> **TASK DETAILS**: Could you write out, word for word, each line from the one containing "R104: 2.2k (VDD, VEE) -> 2.2k (VDD, W1)" to the last line of the data below, both included and nothing more?

--- RECORDS SHOWN Enclosed Below ---

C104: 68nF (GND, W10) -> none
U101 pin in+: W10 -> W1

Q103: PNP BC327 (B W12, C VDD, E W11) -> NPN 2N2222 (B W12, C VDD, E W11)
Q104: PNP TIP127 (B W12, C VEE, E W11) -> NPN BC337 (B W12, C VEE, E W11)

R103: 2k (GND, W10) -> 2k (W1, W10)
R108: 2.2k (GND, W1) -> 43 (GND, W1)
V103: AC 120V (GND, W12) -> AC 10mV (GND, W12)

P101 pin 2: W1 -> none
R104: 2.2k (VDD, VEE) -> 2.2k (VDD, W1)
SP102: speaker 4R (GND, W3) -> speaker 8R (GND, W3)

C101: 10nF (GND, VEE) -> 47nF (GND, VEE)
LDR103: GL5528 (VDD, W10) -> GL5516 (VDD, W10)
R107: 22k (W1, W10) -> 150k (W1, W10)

--- End of Enclosed RECORDS SHOWN ---

> **WRITTEN SOLUTION**:
R104: 2.2k (VDD, VEE) -> 2.2k (VDD, W1)
SP102: speaker 4R (GND, W3) -> speaker 8R (GND, W3)

C101: 10nF (GND, VEE) -> 47nF (GND, VEE)
LDR103: GL5528 (VDD, W10) -> GL5516 (VDD, W10)
R107: 22k (W1, W10) -> 150k (W1, W10)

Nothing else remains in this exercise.